- [Exercise directions] Please copy out, word for word, the lines of the data below, from its first line through the line containing "36: (448, 290)", both included.

- [Data for processing]
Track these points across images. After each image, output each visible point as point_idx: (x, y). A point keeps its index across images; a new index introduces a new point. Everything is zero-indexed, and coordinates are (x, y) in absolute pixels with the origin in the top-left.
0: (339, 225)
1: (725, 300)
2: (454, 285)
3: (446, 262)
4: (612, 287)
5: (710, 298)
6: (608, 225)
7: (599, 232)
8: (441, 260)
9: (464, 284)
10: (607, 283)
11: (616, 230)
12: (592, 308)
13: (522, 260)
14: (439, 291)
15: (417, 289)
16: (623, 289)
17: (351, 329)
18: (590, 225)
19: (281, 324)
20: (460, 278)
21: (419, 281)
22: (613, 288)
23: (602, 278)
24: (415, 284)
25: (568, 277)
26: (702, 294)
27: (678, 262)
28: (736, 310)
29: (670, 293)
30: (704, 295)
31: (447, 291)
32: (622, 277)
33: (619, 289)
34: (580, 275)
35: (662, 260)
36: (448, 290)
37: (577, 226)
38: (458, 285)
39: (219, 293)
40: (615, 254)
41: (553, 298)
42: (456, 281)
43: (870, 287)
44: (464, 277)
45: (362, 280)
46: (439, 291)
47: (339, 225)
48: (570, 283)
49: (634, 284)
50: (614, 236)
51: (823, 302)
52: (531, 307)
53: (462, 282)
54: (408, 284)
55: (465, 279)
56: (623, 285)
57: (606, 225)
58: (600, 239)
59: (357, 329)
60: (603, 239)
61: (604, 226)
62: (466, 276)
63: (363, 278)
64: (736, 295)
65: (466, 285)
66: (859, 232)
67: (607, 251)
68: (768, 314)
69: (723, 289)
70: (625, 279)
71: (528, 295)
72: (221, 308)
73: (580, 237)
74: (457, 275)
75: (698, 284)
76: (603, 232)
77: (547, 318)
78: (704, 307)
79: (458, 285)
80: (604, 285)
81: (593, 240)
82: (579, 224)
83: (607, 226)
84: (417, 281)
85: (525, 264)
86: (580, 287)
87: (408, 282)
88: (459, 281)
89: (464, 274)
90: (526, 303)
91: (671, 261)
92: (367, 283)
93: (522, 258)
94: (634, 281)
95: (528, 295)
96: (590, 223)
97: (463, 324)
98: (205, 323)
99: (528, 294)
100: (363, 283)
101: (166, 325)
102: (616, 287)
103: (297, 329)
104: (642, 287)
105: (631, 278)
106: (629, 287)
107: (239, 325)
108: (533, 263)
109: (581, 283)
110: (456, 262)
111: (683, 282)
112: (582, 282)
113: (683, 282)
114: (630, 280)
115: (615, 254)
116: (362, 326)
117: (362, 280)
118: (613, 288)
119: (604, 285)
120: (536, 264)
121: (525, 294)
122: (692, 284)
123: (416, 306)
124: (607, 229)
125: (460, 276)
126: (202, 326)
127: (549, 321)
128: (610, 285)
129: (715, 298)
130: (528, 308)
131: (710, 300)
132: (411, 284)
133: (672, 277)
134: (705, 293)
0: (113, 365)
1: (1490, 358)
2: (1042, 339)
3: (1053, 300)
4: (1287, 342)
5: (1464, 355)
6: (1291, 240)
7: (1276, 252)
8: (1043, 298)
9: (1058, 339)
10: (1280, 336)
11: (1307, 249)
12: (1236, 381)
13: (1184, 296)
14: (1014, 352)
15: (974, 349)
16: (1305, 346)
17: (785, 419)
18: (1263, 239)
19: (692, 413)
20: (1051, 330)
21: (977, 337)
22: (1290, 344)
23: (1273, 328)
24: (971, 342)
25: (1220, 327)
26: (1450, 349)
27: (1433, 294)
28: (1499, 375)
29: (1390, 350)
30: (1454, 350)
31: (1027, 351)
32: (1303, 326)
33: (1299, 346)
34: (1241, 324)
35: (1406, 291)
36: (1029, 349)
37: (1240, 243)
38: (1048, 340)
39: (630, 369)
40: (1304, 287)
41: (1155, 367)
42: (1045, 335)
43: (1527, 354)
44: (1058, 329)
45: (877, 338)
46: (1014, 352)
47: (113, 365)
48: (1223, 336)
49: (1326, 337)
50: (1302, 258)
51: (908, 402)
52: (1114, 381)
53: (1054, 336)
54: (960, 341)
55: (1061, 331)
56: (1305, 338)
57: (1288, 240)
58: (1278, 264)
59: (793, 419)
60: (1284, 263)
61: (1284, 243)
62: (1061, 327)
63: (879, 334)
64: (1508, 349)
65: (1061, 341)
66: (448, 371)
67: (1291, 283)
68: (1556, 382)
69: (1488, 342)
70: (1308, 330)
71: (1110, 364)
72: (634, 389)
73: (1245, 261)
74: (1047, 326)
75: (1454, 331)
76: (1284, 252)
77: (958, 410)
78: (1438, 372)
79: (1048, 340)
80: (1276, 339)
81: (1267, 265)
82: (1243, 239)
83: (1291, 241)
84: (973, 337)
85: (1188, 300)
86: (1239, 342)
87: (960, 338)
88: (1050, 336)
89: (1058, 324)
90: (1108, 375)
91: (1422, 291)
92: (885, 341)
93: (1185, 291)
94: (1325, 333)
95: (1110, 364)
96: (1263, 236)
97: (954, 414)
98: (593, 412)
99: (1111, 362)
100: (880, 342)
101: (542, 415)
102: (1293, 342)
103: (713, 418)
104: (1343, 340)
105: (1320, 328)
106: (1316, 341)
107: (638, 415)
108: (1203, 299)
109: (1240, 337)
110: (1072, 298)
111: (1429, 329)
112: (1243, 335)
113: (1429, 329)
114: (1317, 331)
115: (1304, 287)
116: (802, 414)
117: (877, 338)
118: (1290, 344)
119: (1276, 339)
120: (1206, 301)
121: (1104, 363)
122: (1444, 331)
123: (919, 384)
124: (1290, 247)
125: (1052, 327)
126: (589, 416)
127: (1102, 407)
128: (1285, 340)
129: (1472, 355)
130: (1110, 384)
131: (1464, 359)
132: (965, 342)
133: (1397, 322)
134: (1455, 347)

- [Response to this exercise]
Track these points across images. After each image, output each visible point as point_idx: (x, y). A point keeps its index across images; a new index introduces a new point. Everything is zero-indexed, and coordinates are (x, y) in absolute pixels with the origin in the top-left.
0: (339, 225)
1: (725, 300)
2: (454, 285)
3: (446, 262)
4: (612, 287)
5: (710, 298)
6: (608, 225)
7: (599, 232)
8: (441, 260)
9: (464, 284)
10: (607, 283)
11: (616, 230)
12: (592, 308)
13: (522, 260)
14: (439, 291)
15: (417, 289)
16: (623, 289)
17: (351, 329)
18: (590, 225)
19: (281, 324)
20: (460, 278)
21: (419, 281)
22: (613, 288)
23: (602, 278)
24: (415, 284)
25: (568, 277)
26: (702, 294)
27: (678, 262)
28: (736, 310)
29: (670, 293)
30: (704, 295)
31: (447, 291)
32: (622, 277)
33: (619, 289)
34: (580, 275)
35: (662, 260)
36: (448, 290)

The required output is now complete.